- _EXERCISE GOAL_
Write the entries out exactly. Any images they hold stay out of the copy.

━━━

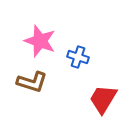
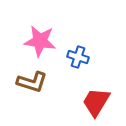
pink star: rotated 12 degrees counterclockwise
red trapezoid: moved 7 px left, 3 px down
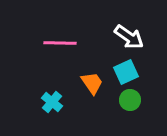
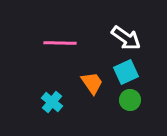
white arrow: moved 3 px left, 1 px down
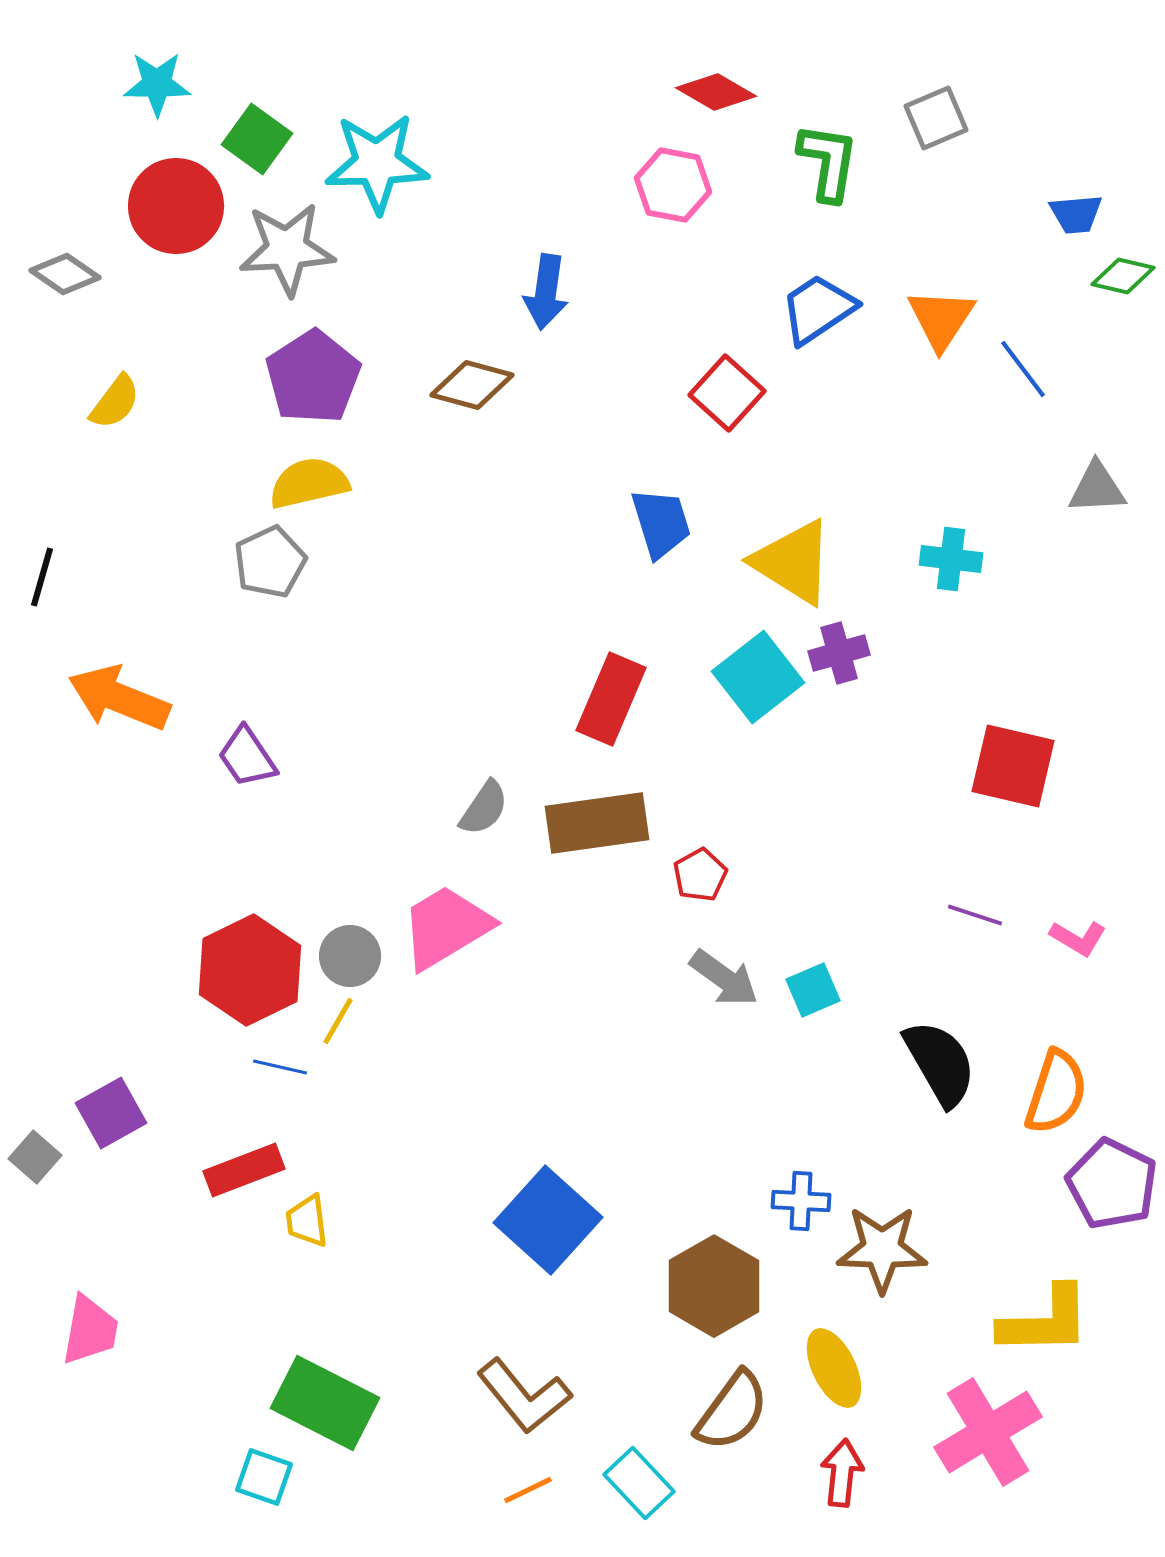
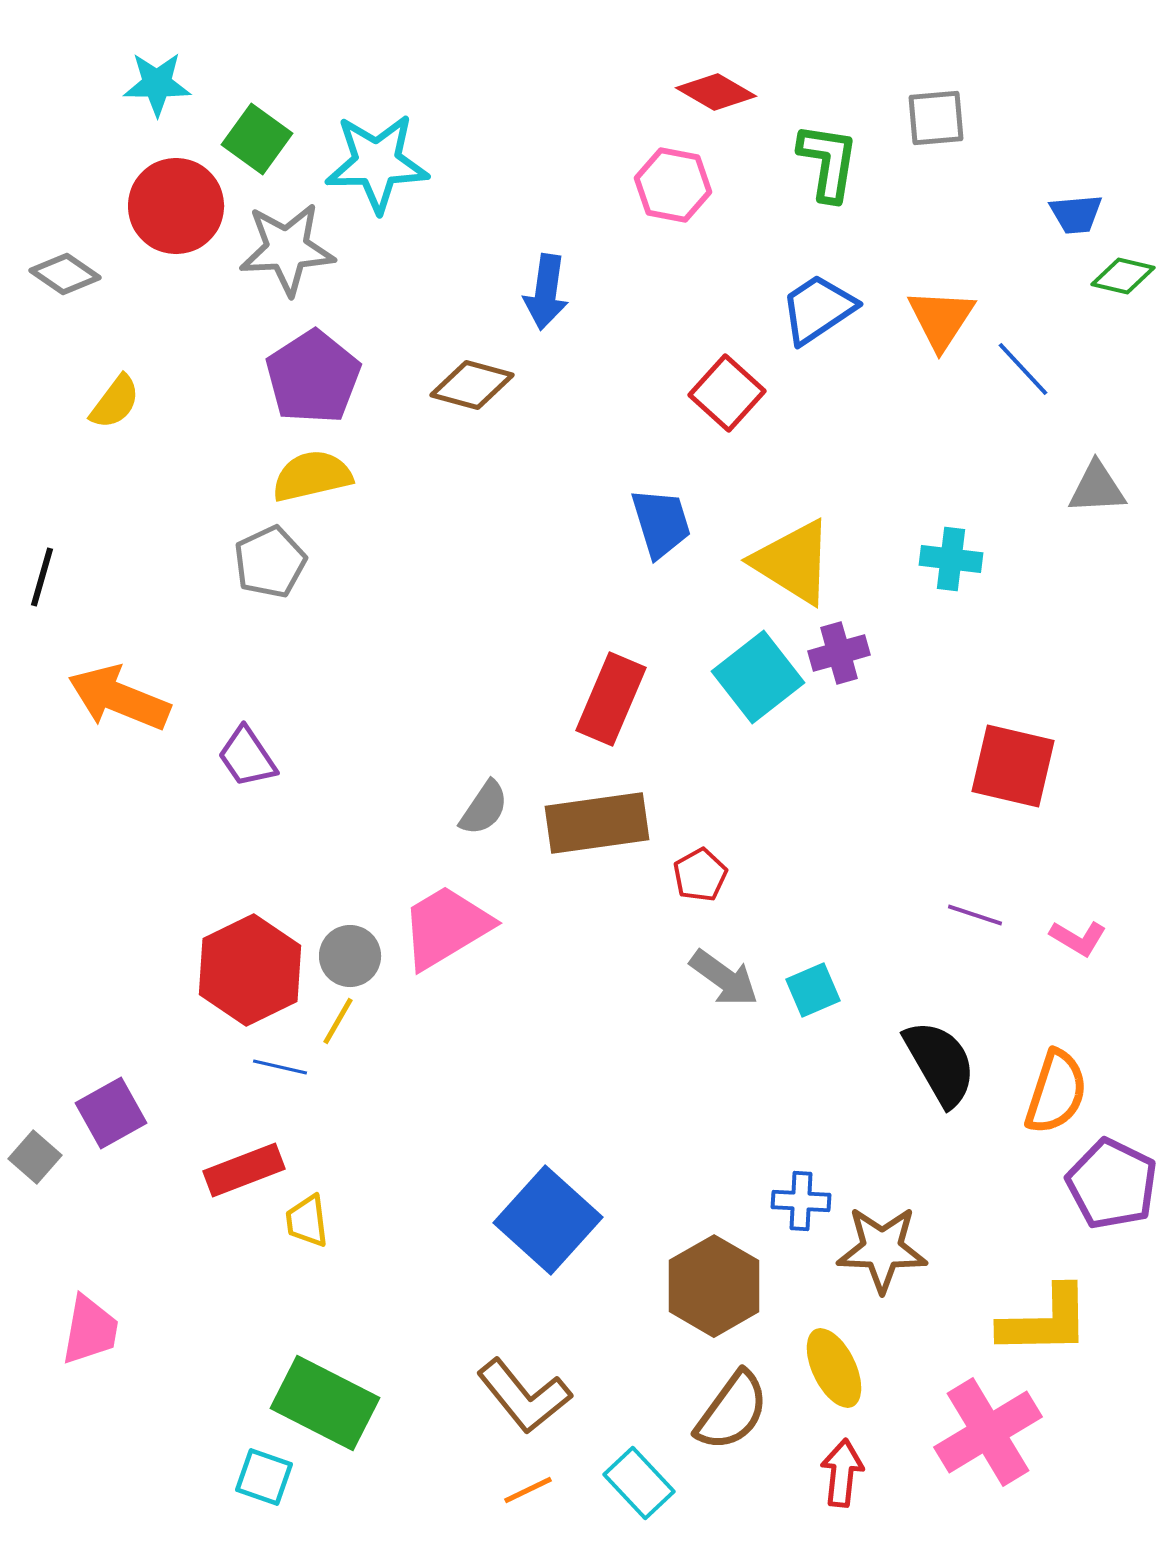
gray square at (936, 118): rotated 18 degrees clockwise
blue line at (1023, 369): rotated 6 degrees counterclockwise
yellow semicircle at (309, 483): moved 3 px right, 7 px up
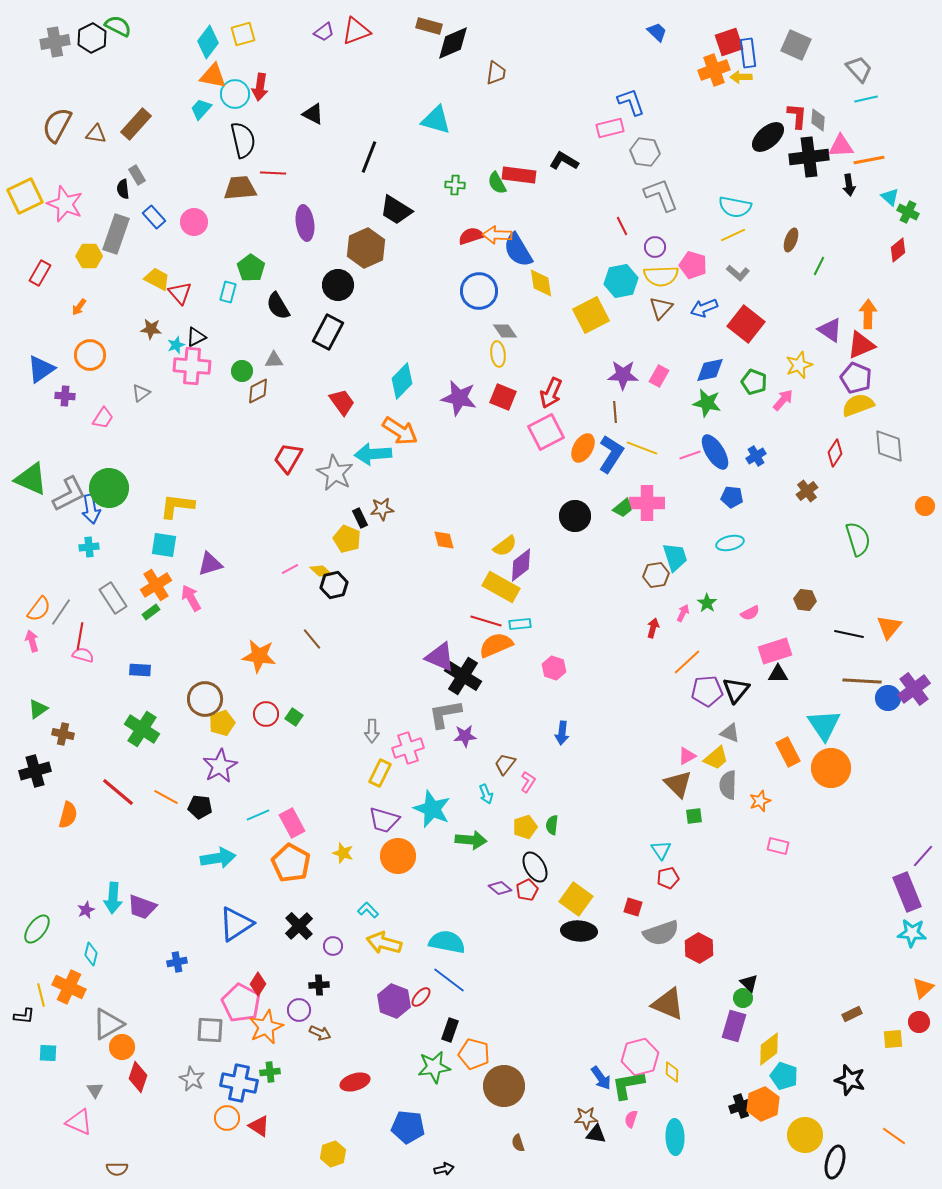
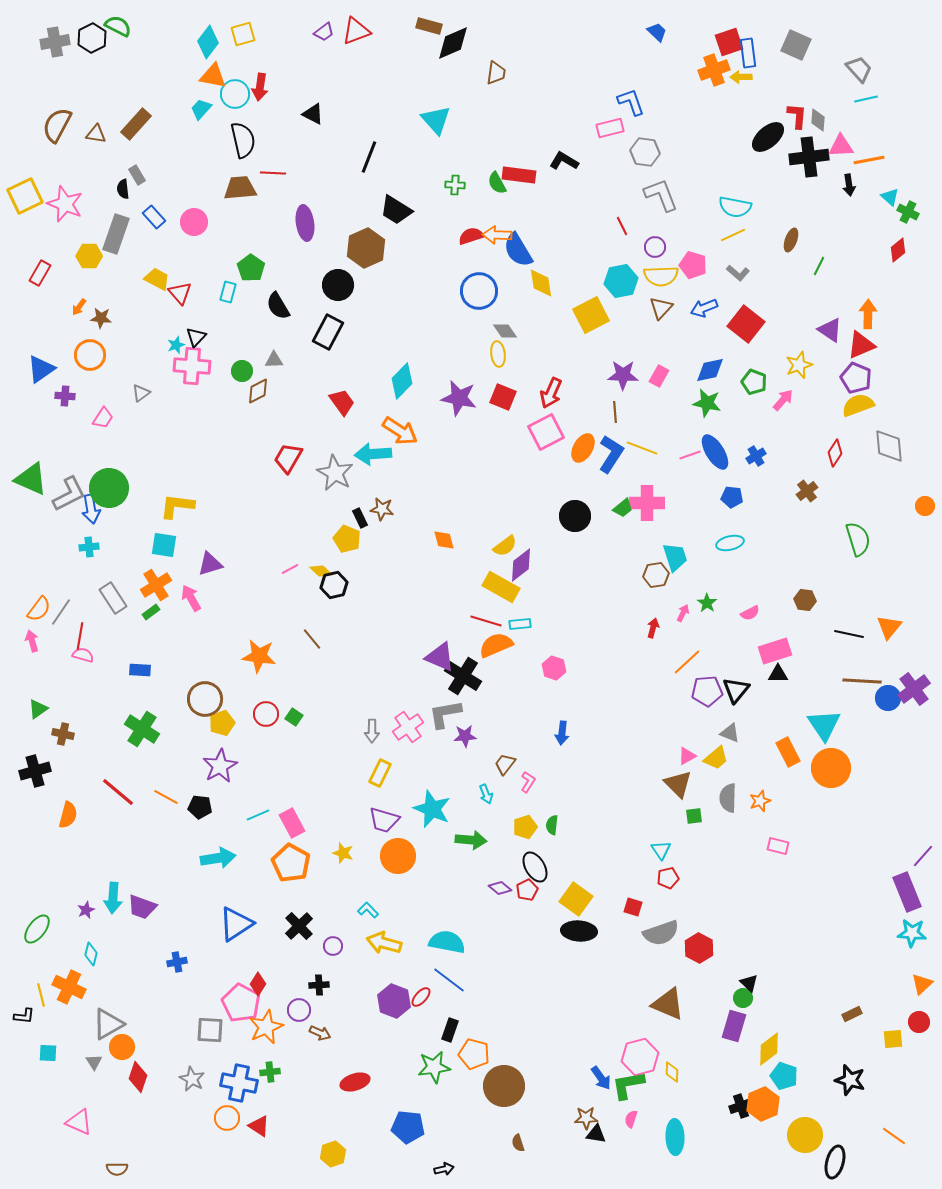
cyan triangle at (436, 120): rotated 32 degrees clockwise
brown star at (151, 329): moved 50 px left, 11 px up
black triangle at (196, 337): rotated 20 degrees counterclockwise
brown star at (382, 509): rotated 15 degrees clockwise
pink cross at (408, 748): moved 21 px up; rotated 16 degrees counterclockwise
gray semicircle at (728, 785): moved 13 px down
orange triangle at (923, 988): moved 1 px left, 4 px up
gray triangle at (95, 1090): moved 1 px left, 28 px up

━━━

- _WORKED SOLUTION_
pink star: rotated 12 degrees counterclockwise
red trapezoid: moved 7 px left, 3 px down
white arrow: moved 3 px left, 1 px down
gray square at (936, 118): rotated 18 degrees clockwise
blue line at (1023, 369): rotated 6 degrees counterclockwise
yellow semicircle at (309, 483): moved 3 px right, 7 px up
cyan triangle at (436, 120): rotated 32 degrees clockwise
brown star at (151, 329): moved 50 px left, 11 px up
black triangle at (196, 337): rotated 20 degrees counterclockwise
brown star at (382, 509): rotated 15 degrees clockwise
pink cross at (408, 748): moved 21 px up; rotated 16 degrees counterclockwise
gray semicircle at (728, 785): moved 13 px down
orange triangle at (923, 988): moved 1 px left, 4 px up
gray triangle at (95, 1090): moved 1 px left, 28 px up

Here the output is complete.